Data excerpts:

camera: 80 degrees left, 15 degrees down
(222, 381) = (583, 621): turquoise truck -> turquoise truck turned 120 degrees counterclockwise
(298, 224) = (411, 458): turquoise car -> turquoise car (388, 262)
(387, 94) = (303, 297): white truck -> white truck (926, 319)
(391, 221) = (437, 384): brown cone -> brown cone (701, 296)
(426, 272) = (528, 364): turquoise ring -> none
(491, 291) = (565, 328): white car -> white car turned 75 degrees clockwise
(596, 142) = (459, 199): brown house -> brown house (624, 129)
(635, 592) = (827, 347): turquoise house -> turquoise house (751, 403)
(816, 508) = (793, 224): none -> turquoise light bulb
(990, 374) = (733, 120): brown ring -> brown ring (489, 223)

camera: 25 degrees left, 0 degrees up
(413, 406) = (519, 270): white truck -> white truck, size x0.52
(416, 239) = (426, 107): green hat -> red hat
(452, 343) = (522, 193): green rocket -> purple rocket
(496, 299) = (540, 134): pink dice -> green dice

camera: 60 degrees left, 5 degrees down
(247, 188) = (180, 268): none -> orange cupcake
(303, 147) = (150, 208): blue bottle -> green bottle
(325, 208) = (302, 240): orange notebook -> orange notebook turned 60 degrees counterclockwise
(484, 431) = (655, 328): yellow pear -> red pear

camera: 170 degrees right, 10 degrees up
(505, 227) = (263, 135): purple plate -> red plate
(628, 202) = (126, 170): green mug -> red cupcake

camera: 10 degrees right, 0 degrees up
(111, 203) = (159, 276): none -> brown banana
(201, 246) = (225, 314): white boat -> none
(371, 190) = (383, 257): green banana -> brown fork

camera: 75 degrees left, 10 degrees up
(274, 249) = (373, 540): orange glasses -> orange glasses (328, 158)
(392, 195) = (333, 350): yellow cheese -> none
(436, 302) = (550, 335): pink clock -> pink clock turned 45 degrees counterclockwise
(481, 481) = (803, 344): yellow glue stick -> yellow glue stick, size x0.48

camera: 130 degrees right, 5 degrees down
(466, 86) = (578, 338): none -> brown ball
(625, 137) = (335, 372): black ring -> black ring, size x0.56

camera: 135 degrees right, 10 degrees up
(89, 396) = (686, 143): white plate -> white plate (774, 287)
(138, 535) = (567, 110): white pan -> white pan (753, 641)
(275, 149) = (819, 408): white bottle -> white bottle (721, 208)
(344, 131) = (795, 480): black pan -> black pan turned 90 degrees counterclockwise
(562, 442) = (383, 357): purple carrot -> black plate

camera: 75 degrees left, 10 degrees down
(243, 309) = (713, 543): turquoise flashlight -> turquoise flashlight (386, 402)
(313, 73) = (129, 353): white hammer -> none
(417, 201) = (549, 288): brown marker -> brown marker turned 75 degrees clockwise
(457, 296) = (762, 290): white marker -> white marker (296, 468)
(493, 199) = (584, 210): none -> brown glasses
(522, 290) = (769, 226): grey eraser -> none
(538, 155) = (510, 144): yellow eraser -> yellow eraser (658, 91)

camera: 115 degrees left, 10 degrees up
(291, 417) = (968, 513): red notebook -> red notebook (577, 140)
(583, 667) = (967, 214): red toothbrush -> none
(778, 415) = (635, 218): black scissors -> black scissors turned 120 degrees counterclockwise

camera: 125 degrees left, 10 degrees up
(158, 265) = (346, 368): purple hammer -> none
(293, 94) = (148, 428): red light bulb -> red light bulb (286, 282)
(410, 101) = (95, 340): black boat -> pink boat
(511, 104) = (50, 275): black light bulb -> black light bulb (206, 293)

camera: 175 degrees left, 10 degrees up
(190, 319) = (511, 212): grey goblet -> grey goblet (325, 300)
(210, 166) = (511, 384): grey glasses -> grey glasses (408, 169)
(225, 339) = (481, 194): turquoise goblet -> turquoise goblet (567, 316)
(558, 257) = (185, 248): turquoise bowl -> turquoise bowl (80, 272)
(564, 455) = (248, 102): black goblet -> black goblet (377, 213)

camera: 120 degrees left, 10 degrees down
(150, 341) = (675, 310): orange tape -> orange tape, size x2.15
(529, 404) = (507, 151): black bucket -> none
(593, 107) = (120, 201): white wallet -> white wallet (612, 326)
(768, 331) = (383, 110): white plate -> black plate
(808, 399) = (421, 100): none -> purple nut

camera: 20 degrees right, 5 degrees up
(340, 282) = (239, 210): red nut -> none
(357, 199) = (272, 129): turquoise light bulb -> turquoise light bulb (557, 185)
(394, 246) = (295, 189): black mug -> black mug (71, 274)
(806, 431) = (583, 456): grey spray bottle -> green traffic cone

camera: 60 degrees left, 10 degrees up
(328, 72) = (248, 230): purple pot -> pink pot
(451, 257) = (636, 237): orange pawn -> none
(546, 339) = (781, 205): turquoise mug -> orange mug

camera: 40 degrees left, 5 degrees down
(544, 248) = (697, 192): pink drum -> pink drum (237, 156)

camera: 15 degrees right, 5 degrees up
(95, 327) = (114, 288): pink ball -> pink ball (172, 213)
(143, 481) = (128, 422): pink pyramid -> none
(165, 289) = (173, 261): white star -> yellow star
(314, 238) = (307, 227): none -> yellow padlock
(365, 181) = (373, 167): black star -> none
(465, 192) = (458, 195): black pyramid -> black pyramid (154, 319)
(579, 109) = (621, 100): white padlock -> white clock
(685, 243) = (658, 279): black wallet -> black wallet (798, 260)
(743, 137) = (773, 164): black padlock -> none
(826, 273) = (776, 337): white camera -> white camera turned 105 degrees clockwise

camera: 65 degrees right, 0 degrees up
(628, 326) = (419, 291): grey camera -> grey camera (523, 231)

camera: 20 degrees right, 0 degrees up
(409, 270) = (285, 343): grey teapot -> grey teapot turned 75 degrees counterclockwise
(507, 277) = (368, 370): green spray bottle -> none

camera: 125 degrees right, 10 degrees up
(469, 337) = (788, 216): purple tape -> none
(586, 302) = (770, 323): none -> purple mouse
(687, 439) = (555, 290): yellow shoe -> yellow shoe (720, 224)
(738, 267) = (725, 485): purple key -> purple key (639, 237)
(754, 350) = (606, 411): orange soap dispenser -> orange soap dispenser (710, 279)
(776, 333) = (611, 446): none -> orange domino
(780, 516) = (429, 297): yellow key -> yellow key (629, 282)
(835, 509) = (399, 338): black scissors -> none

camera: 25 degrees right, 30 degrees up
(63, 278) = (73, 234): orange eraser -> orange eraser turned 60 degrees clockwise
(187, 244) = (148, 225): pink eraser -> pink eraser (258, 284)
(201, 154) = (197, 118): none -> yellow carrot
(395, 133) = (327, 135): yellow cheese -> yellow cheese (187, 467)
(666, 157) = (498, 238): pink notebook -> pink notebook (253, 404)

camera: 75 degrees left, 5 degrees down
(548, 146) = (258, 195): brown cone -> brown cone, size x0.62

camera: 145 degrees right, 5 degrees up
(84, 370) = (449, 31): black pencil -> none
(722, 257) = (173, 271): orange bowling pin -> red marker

=== WHAT THE TASK REQUIRES ===
Write every entry out again exactly.

=== RESULT OF THE EXERCISE ===
camera: 80 degrees left, 15 degrees down
(222, 381) = (583, 621): turquoise truck -> turquoise truck turned 120 degrees counterclockwise
(298, 224) = (411, 458): turquoise car -> turquoise car (388, 262)
(387, 94) = (303, 297): white truck -> white truck (926, 319)
(391, 221) = (437, 384): brown cone -> brown cone (701, 296)
(426, 272) = (528, 364): turquoise ring -> none
(491, 291) = (565, 328): white car -> white car turned 75 degrees clockwise
(596, 142) = (459, 199): brown house -> brown house (624, 129)
(635, 592) = (827, 347): turquoise house -> turquoise house (751, 403)
(816, 508) = (793, 224): none -> turquoise light bulb
(990, 374) = (733, 120): brown ring -> brown ring (489, 223)

camera: 25 degrees left, 0 degrees up
(413, 406) = (519, 270): white truck -> white truck, size x0.52
(416, 239) = (426, 107): green hat -> red hat
(452, 343) = (522, 193): green rocket -> purple rocket
(496, 299) = (540, 134): pink dice -> green dice

camera: 60 degrees left, 5 degrees down
(247, 188) = (180, 268): none -> orange cupcake
(303, 147) = (150, 208): blue bottle -> green bottle
(325, 208) = (302, 240): orange notebook -> orange notebook turned 60 degrees counterclockwise
(484, 431) = (655, 328): yellow pear -> red pear

camera: 170 degrees right, 10 degrees up
(505, 227) = (263, 135): purple plate -> red plate
(628, 202) = (126, 170): green mug -> red cupcake

camera: 10 degrees right, 0 degrees up
(111, 203) = (159, 276): none -> brown banana
(201, 246) = (225, 314): white boat -> none
(371, 190) = (383, 257): green banana -> brown fork

camera: 75 degrees left, 10 degrees up
(274, 249) = (373, 540): orange glasses -> orange glasses (328, 158)
(392, 195) = (333, 350): yellow cheese -> none
(436, 302) = (550, 335): pink clock -> pink clock turned 45 degrees counterclockwise
(481, 481) = (803, 344): yellow glue stick -> yellow glue stick, size x0.48

camera: 130 degrees right, 5 degrees down
(466, 86) = (578, 338): none -> brown ball
(625, 137) = (335, 372): black ring -> black ring, size x0.56

camera: 135 degrees right, 10 degrees up
(89, 396) = (686, 143): white plate -> white plate (774, 287)
(138, 535) = (567, 110): white pan -> white pan (753, 641)
(275, 149) = (819, 408): white bottle -> white bottle (721, 208)
(344, 131) = (795, 480): black pan -> black pan turned 90 degrees counterclockwise
(562, 442) = (383, 357): purple carrot -> black plate

camera: 75 degrees left, 10 degrees down
(243, 309) = (713, 543): turquoise flashlight -> turquoise flashlight (386, 402)
(313, 73) = (129, 353): white hammer -> none
(417, 201) = (549, 288): brown marker -> brown marker turned 75 degrees clockwise
(457, 296) = (762, 290): white marker -> white marker (296, 468)
(493, 199) = (584, 210): none -> brown glasses
(522, 290) = (769, 226): grey eraser -> none
(538, 155) = (510, 144): yellow eraser -> yellow eraser (658, 91)

camera: 115 degrees left, 10 degrees up
(291, 417) = (968, 513): red notebook -> red notebook (577, 140)
(583, 667) = (967, 214): red toothbrush -> none
(778, 415) = (635, 218): black scissors -> black scissors turned 120 degrees counterclockwise

camera: 125 degrees left, 10 degrees up
(158, 265) = (346, 368): purple hammer -> none
(293, 94) = (148, 428): red light bulb -> red light bulb (286, 282)
(410, 101) = (95, 340): black boat -> pink boat
(511, 104) = (50, 275): black light bulb -> black light bulb (206, 293)

camera: 175 degrees left, 10 degrees up
(190, 319) = (511, 212): grey goblet -> grey goblet (325, 300)
(210, 166) = (511, 384): grey glasses -> grey glasses (408, 169)
(225, 339) = (481, 194): turquoise goblet -> turquoise goblet (567, 316)
(558, 257) = (185, 248): turquoise bowl -> turquoise bowl (80, 272)
(564, 455) = (248, 102): black goblet -> black goblet (377, 213)

camera: 120 degrees left, 10 degrees down
(150, 341) = (675, 310): orange tape -> orange tape, size x2.15
(529, 404) = (507, 151): black bucket -> none
(593, 107) = (120, 201): white wallet -> white wallet (612, 326)
(768, 331) = (383, 110): white plate -> black plate
(808, 399) = (421, 100): none -> purple nut

camera: 20 degrees right, 5 degrees up
(340, 282) = (239, 210): red nut -> none
(357, 199) = (272, 129): turquoise light bulb -> turquoise light bulb (557, 185)
(394, 246) = (295, 189): black mug -> black mug (71, 274)
(806, 431) = (583, 456): grey spray bottle -> green traffic cone

camera: 60 degrees left, 10 degrees up
(328, 72) = (248, 230): purple pot -> pink pot
(451, 257) = (636, 237): orange pawn -> none
(546, 339) = (781, 205): turquoise mug -> orange mug

camera: 40 degrees left, 5 degrees down
(544, 248) = (697, 192): pink drum -> pink drum (237, 156)

camera: 15 degrees right, 5 degrees up
(95, 327) = (114, 288): pink ball -> pink ball (172, 213)
(143, 481) = (128, 422): pink pyramid -> none
(165, 289) = (173, 261): white star -> yellow star
(314, 238) = (307, 227): none -> yellow padlock
(365, 181) = (373, 167): black star -> none
(465, 192) = (458, 195): black pyramid -> black pyramid (154, 319)
(579, 109) = (621, 100): white padlock -> white clock
(685, 243) = (658, 279): black wallet -> black wallet (798, 260)
(743, 137) = (773, 164): black padlock -> none
(826, 273) = (776, 337): white camera -> white camera turned 105 degrees clockwise

camera: 65 degrees right, 0 degrees up
(628, 326) = (419, 291): grey camera -> grey camera (523, 231)

camera: 20 degrees right, 0 degrees up
(409, 270) = (285, 343): grey teapot -> grey teapot turned 75 degrees counterclockwise
(507, 277) = (368, 370): green spray bottle -> none

camera: 125 degrees right, 10 degrees up
(469, 337) = (788, 216): purple tape -> none
(586, 302) = (770, 323): none -> purple mouse
(687, 439) = (555, 290): yellow shoe -> yellow shoe (720, 224)
(738, 267) = (725, 485): purple key -> purple key (639, 237)
(754, 350) = (606, 411): orange soap dispenser -> orange soap dispenser (710, 279)
(776, 333) = (611, 446): none -> orange domino
(780, 516) = (429, 297): yellow key -> yellow key (629, 282)
(835, 509) = (399, 338): black scissors -> none

camera: 25 degrees right, 30 degrees up
(63, 278) = (73, 234): orange eraser -> orange eraser turned 60 degrees clockwise
(187, 244) = (148, 225): pink eraser -> pink eraser (258, 284)
(201, 154) = (197, 118): none -> yellow carrot
(395, 133) = (327, 135): yellow cheese -> yellow cheese (187, 467)
(666, 157) = (498, 238): pink notebook -> pink notebook (253, 404)

camera: 75 degrees left, 5 degrees down
(548, 146) = (258, 195): brown cone -> brown cone, size x0.62

camera: 145 degrees right, 5 degrees up
(84, 370) = (449, 31): black pencil -> none
(722, 257) = (173, 271): orange bowling pin -> red marker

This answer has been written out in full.